_Task details_: Write the listing below out again in full, dropping its pictures.

Supplied records below:

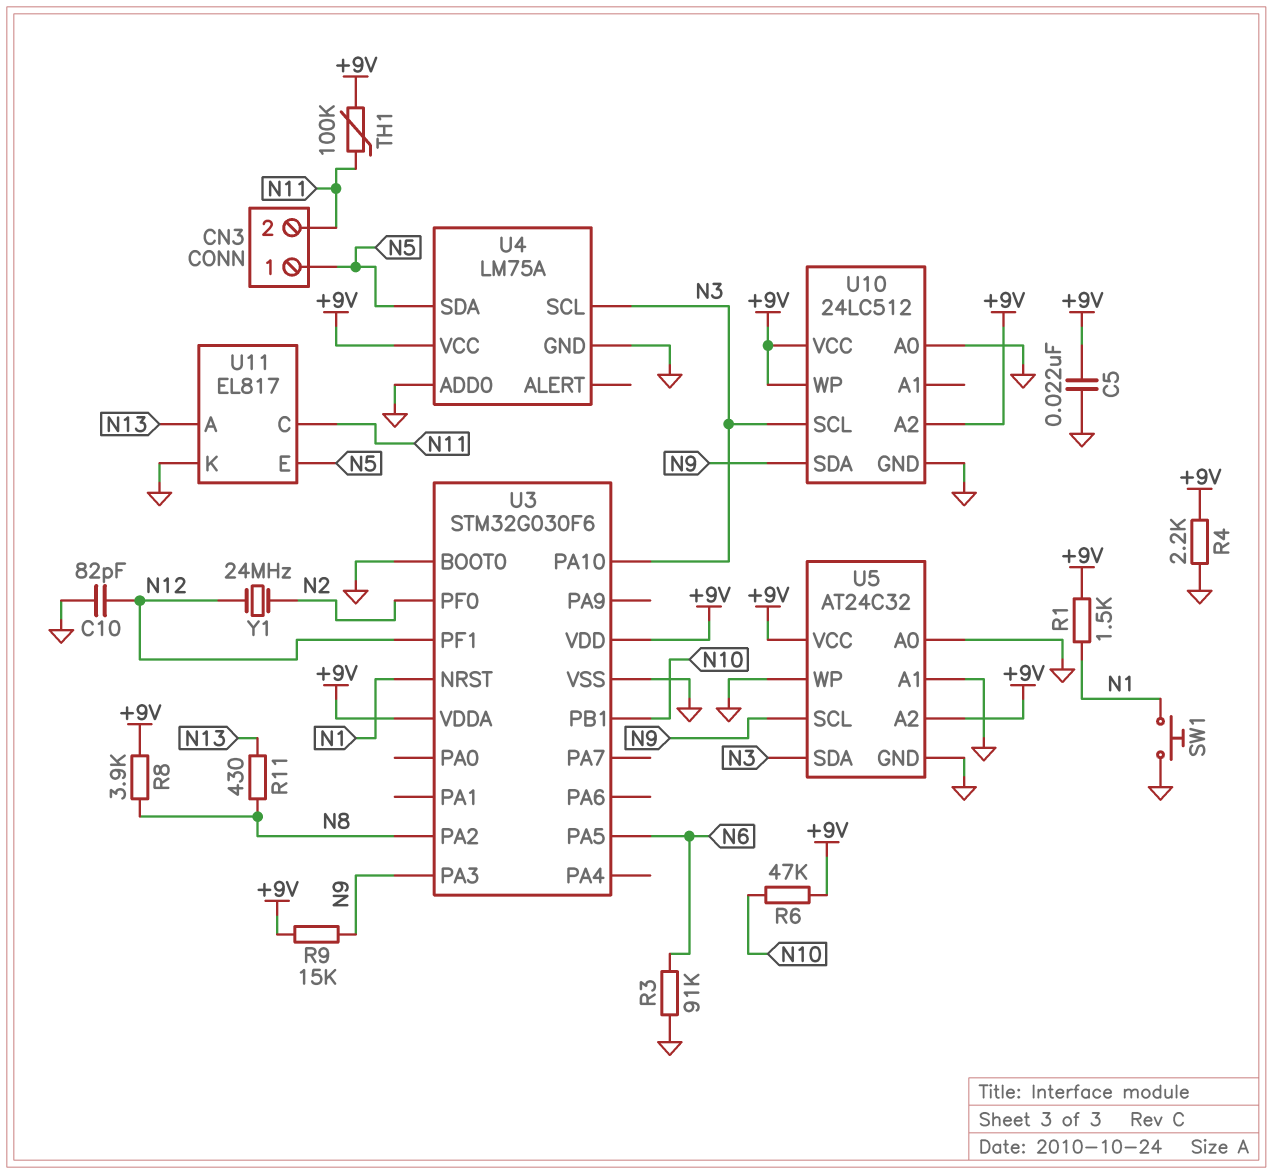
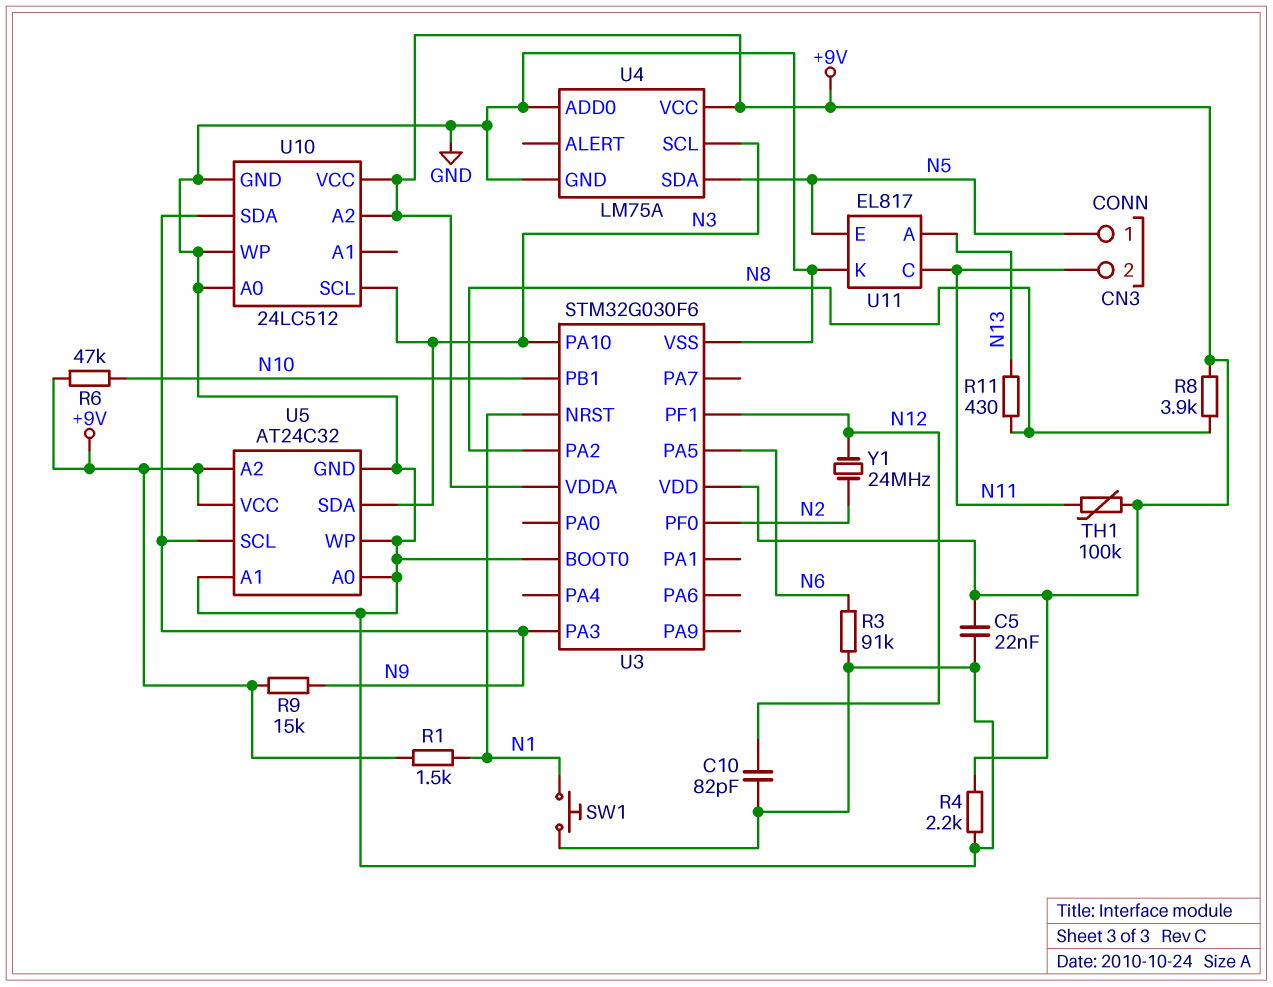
U10 pin WP: +9V -> GND

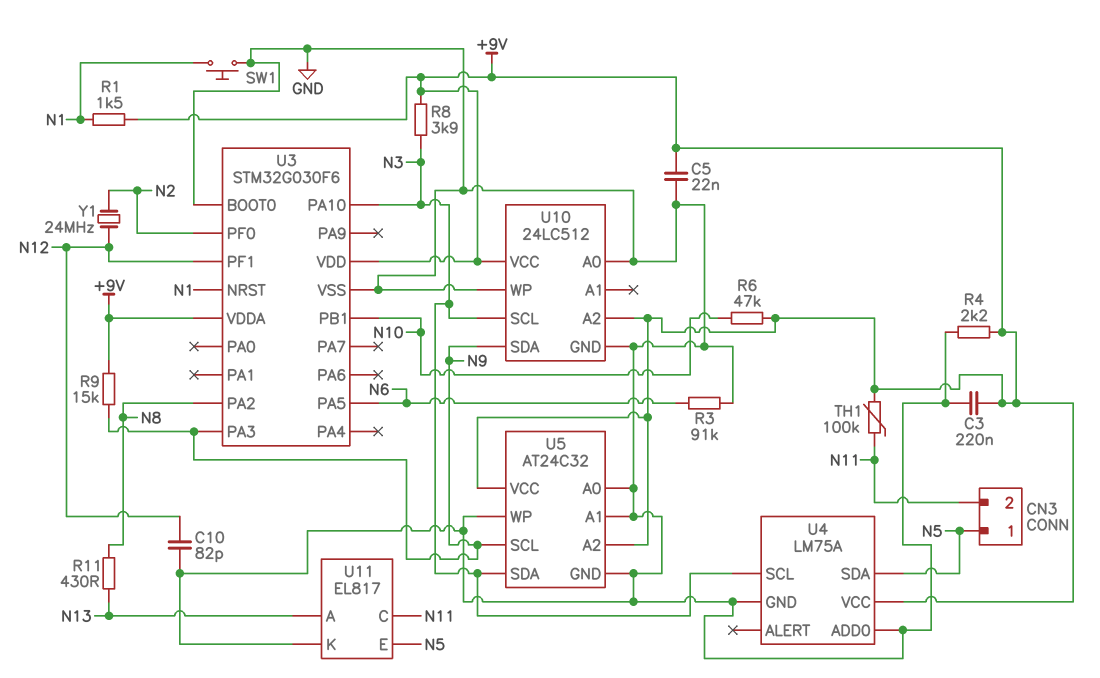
C3: none -> 220nF (+9V, GND)
R8: 3.9k (+9V, N8) -> 3.9k (+9V, N3)

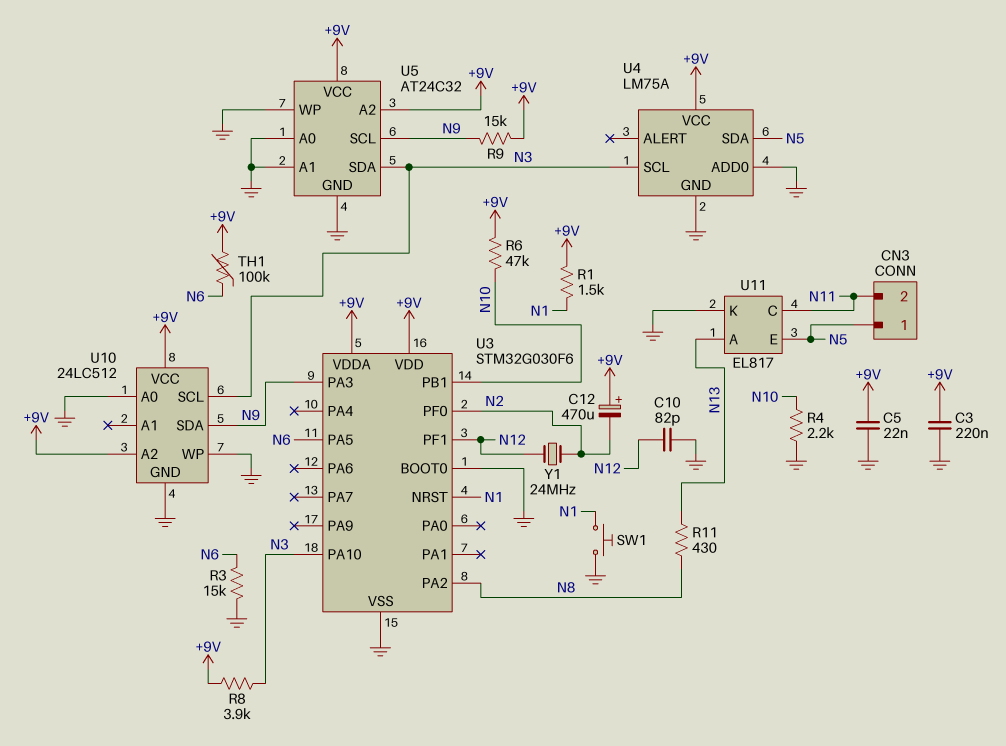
C12: none -> 470uF (plus +9V, minus N2)
R3: 91k (GND, N6) -> 15k (GND, N6)
R4: 2.2k (+9V, GND) -> 2.2k (GND, N10)
TH1: 100k (+9V, N11) -> 100k (+9V, N6)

End of Supplied records.

_Reply_:
U10 pin WP: +9V -> GND

C3: none -> 220nF (+9V, GND)
R8: 3.9k (+9V, N8) -> 3.9k (+9V, N3)

C12: none -> 470uF (plus +9V, minus N2)
R3: 91k (GND, N6) -> 15k (GND, N6)
R4: 2.2k (+9V, GND) -> 2.2k (GND, N10)
TH1: 100k (+9V, N11) -> 100k (+9V, N6)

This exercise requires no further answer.